%%

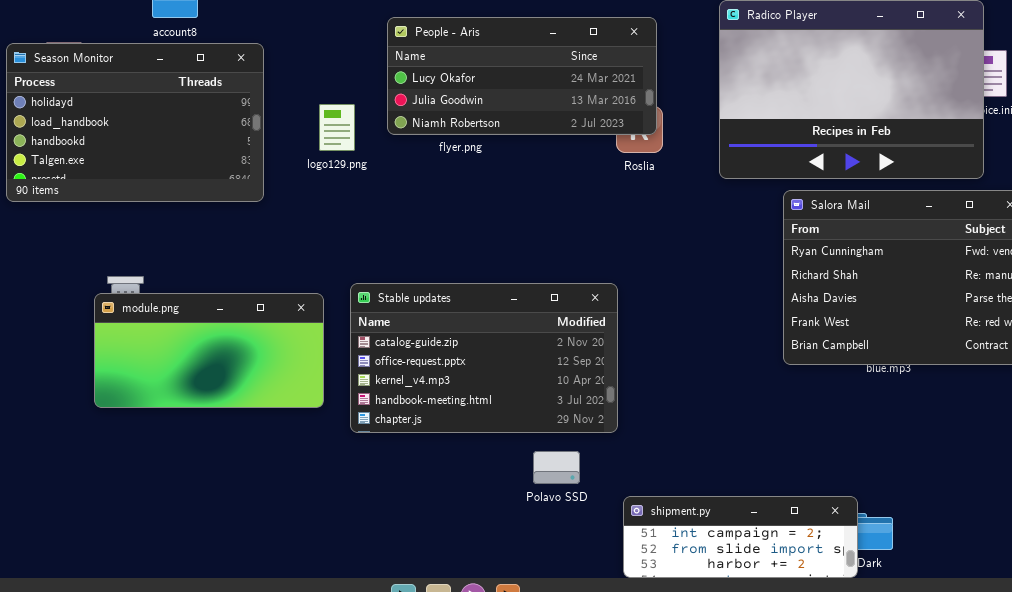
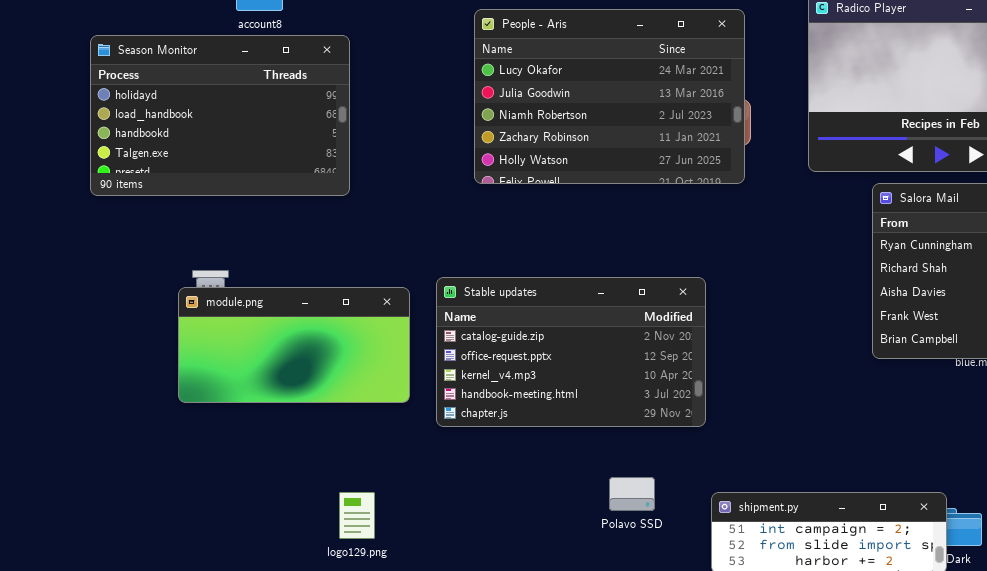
People - Aris: [387,17,657,135] -> [474,9,745,184], resized
logo129.png: [319,104,355,151] -> [339,492,375,539], moved
Polavo SSD: [533,451,580,484] -> [609,477,655,511], moved

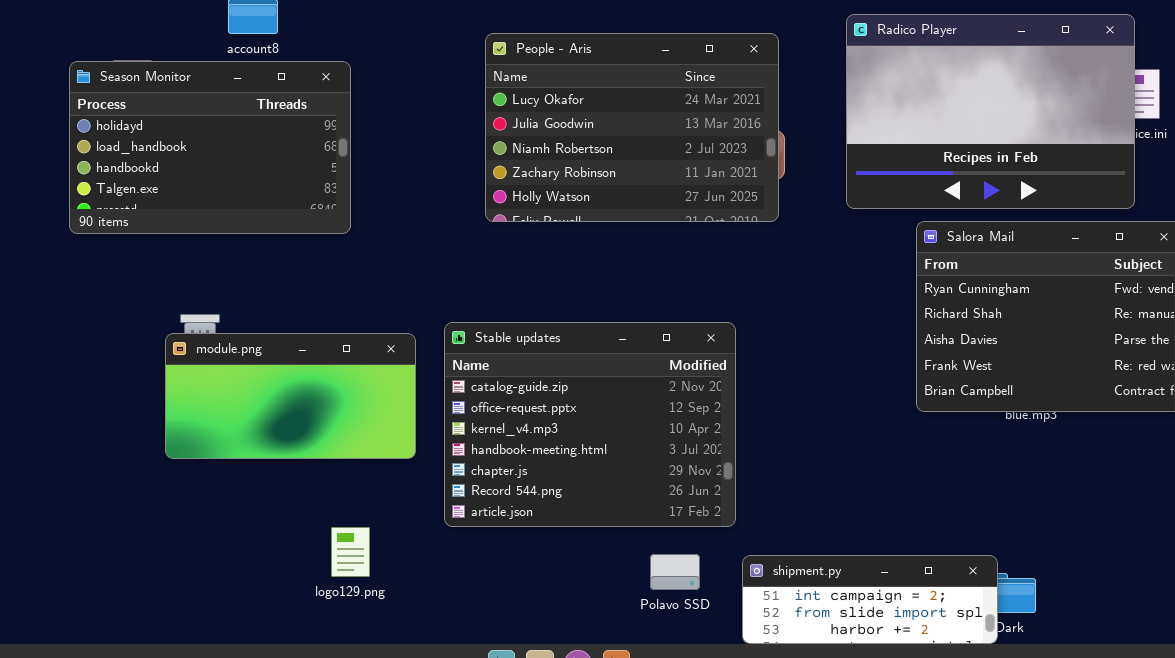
Stable updates: [436,277,706,427] -> [444,322,736,527], resized
Polavo SSD: [609,477,655,511] -> [650,554,700,590], moved
logo129.png: [339,492,375,539] -> [331,527,370,577], moved

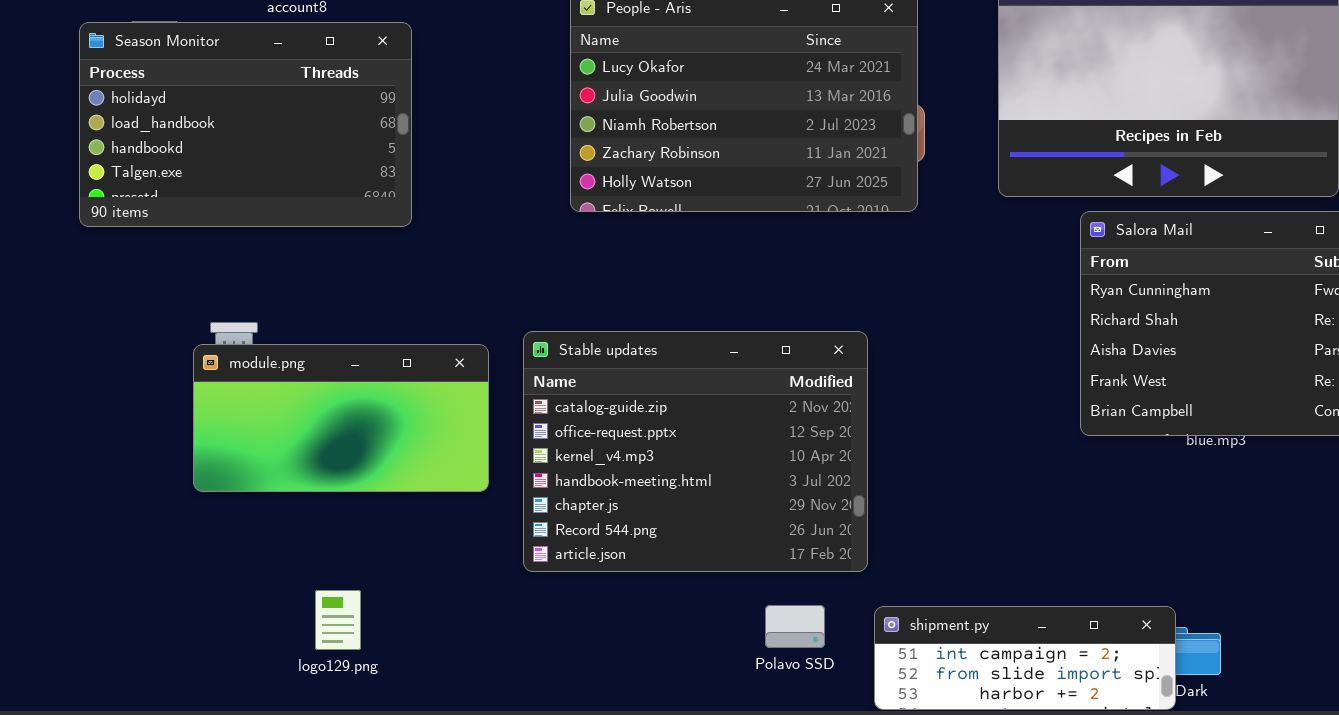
logo129.png: [331,527,370,577] -> [315,590,361,650], moved

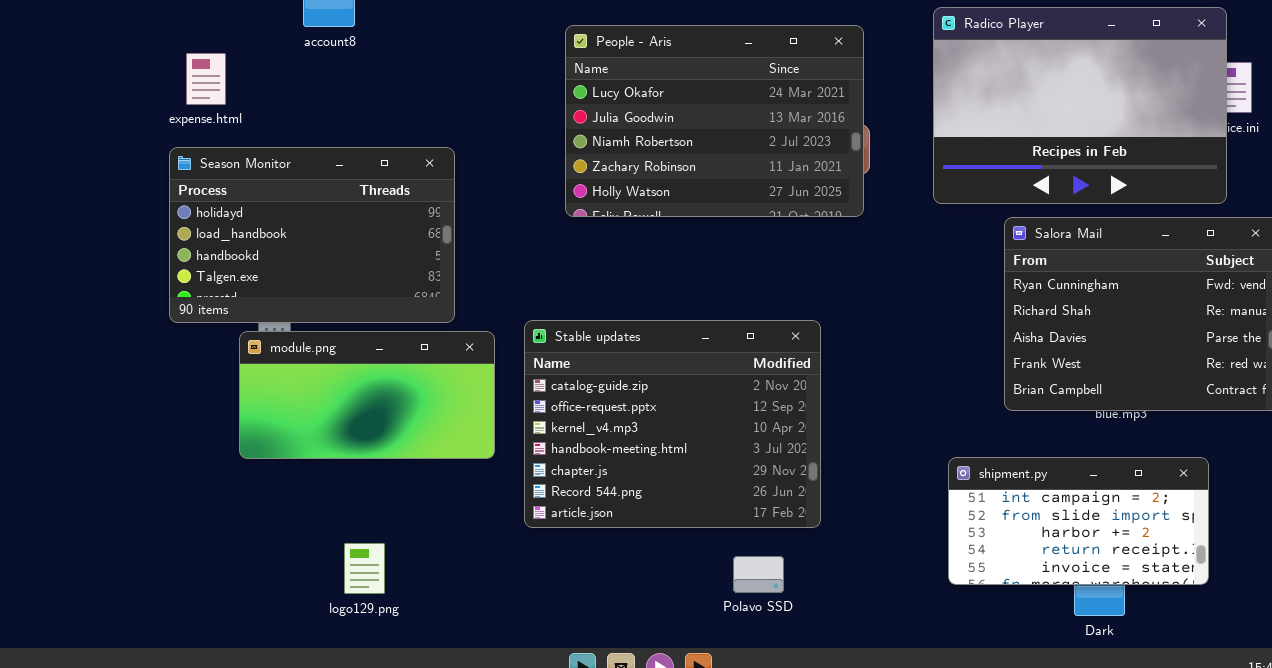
Season Monitor: [79,22,412,227] -> [169,147,455,323], moved
shipment.py: [874,606,1176,710] -> [948,457,1209,585], moved, resized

%%

What you should do =
Exactly as written, set down each line of the records, leaving out the pictures.

Answer box =
People - Aris: [387,17,657,135] -> [474,9,745,184], resized
logo129.png: [319,104,355,151] -> [339,492,375,539], moved
Polavo SSD: [533,451,580,484] -> [609,477,655,511], moved

Stable updates: [436,277,706,427] -> [444,322,736,527], resized
Polavo SSD: [609,477,655,511] -> [650,554,700,590], moved
logo129.png: [339,492,375,539] -> [331,527,370,577], moved

logo129.png: [331,527,370,577] -> [315,590,361,650], moved

Season Monitor: [79,22,412,227] -> [169,147,455,323], moved
shipment.py: [874,606,1176,710] -> [948,457,1209,585], moved, resized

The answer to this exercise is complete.